__About this task__.
I would like each line of the data that holds the word "grey" copied out.

··· Material shown

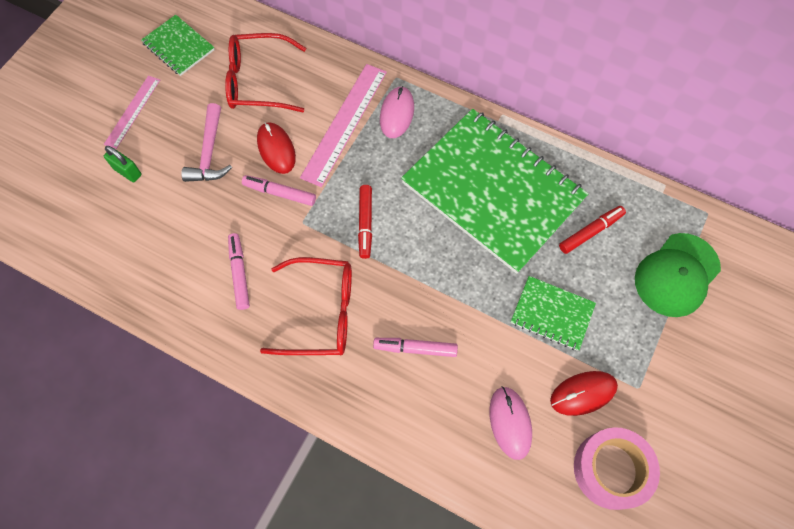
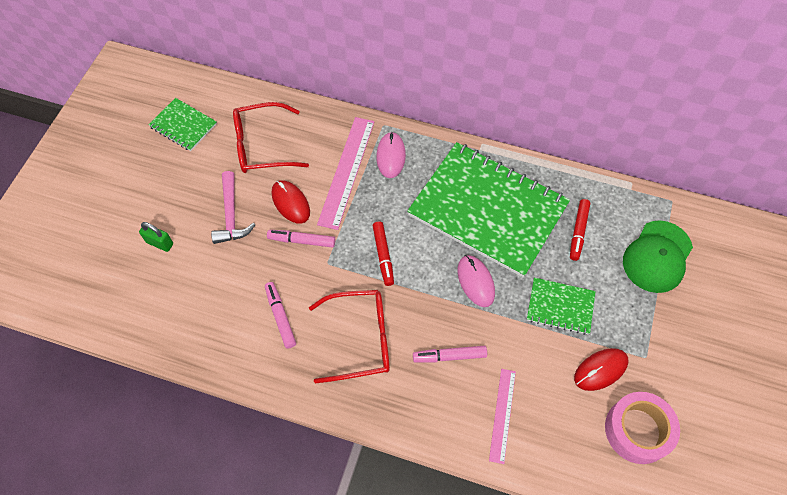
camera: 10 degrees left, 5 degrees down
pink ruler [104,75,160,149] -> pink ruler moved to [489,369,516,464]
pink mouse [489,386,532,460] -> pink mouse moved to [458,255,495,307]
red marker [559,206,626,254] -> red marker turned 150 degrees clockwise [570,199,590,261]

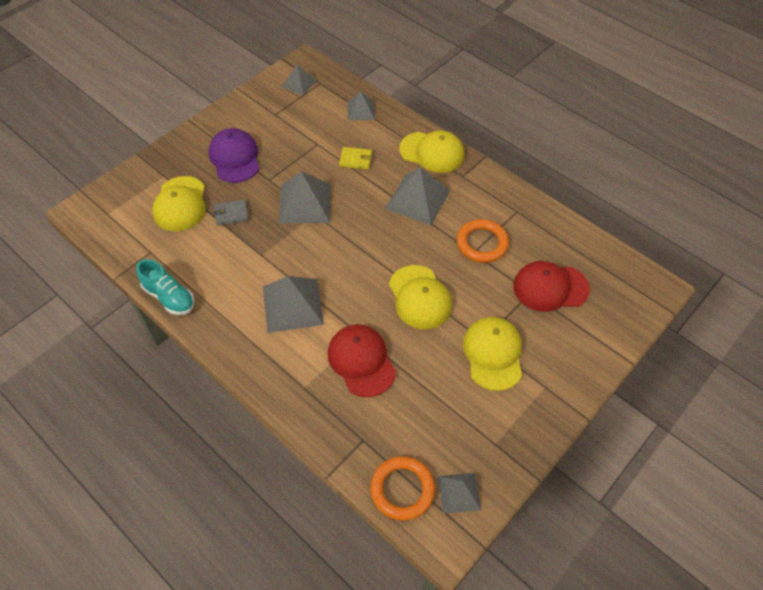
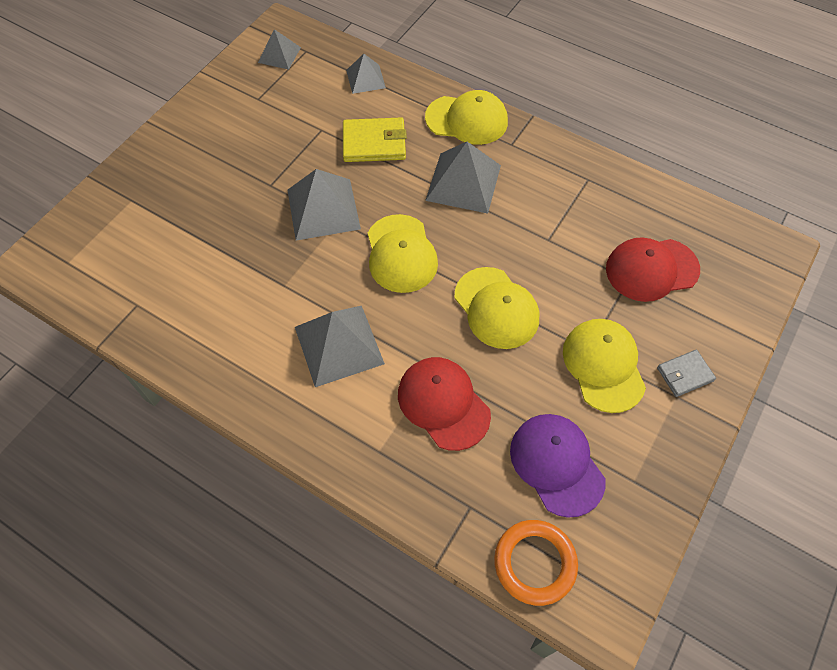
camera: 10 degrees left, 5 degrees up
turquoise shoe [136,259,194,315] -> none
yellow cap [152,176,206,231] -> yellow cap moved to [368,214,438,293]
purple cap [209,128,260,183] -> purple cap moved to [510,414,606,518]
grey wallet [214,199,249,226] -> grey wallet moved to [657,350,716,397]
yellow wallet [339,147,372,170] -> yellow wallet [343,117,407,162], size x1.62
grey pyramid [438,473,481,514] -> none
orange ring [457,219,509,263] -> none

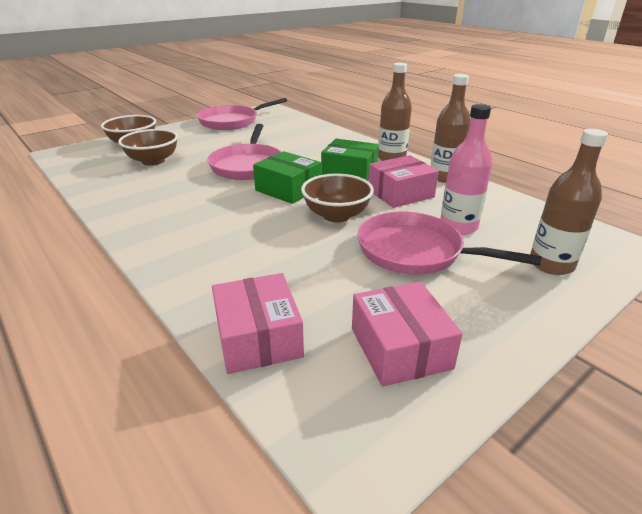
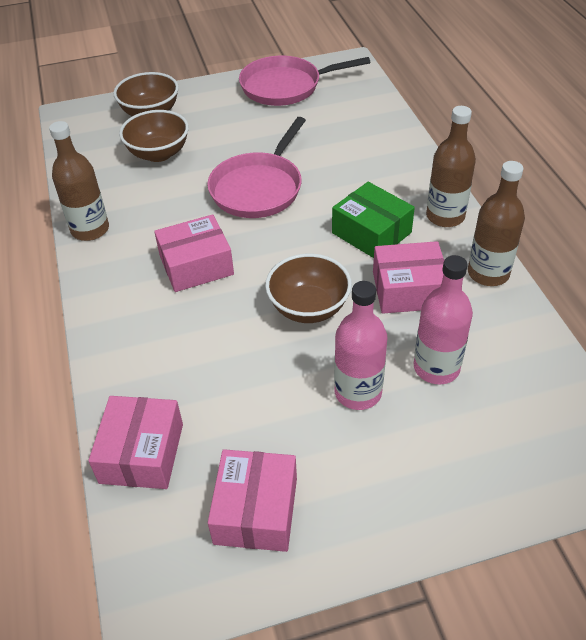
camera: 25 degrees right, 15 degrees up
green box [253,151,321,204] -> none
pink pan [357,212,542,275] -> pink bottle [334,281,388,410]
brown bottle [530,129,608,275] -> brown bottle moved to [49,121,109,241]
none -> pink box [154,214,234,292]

······

__Solution to the exercise__.
grey wallet [214,199,249,226] -> grey wallet moved to [657,350,716,397]
grey pyramid [438,473,481,514] -> none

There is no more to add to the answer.